:: STORED DATA

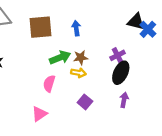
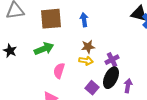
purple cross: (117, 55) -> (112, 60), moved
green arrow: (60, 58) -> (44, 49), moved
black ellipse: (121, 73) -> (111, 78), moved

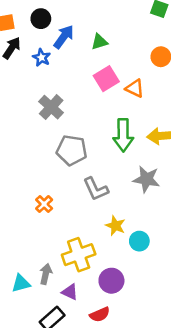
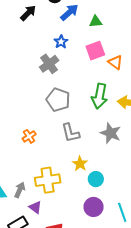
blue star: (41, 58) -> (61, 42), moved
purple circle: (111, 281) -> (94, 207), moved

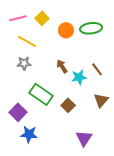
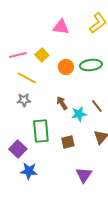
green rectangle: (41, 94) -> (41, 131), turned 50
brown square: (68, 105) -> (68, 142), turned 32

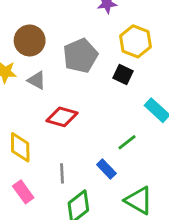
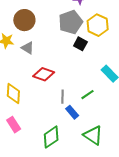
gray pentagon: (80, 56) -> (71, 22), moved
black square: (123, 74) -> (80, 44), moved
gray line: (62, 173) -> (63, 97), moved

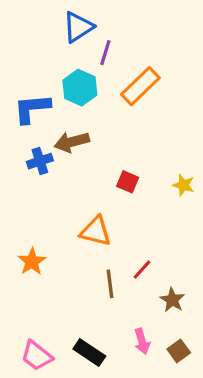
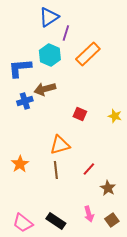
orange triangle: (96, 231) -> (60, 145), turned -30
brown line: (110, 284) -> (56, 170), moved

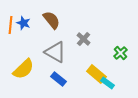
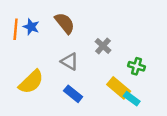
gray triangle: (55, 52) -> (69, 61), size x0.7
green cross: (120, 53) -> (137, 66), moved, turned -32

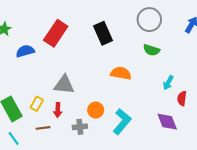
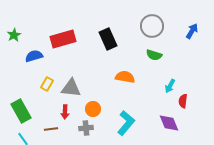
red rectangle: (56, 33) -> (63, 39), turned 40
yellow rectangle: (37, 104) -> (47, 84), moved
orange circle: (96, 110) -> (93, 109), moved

::::

* _PROBLEM STATEMENT_
In the listing, find the line containing "purple circle: (111, 281) -> (94, 207), moved" and repeat it and every later line through the last one, word for word, excluding the pictures.

* _RESPONSE_
purple circle: (111, 281) -> (94, 207), moved

green rectangle: (41, 94) -> (41, 131), turned 50
brown square: (68, 105) -> (68, 142), turned 32

gray pentagon: (80, 56) -> (71, 22), moved
black square: (123, 74) -> (80, 44), moved
gray line: (62, 173) -> (63, 97), moved

orange triangle: (96, 231) -> (60, 145), turned -30
brown line: (110, 284) -> (56, 170), moved

gray triangle: (55, 52) -> (69, 61), size x0.7
green cross: (120, 53) -> (137, 66), moved, turned -32

red rectangle: (56, 33) -> (63, 39), turned 40
yellow rectangle: (37, 104) -> (47, 84), moved
orange circle: (96, 110) -> (93, 109), moved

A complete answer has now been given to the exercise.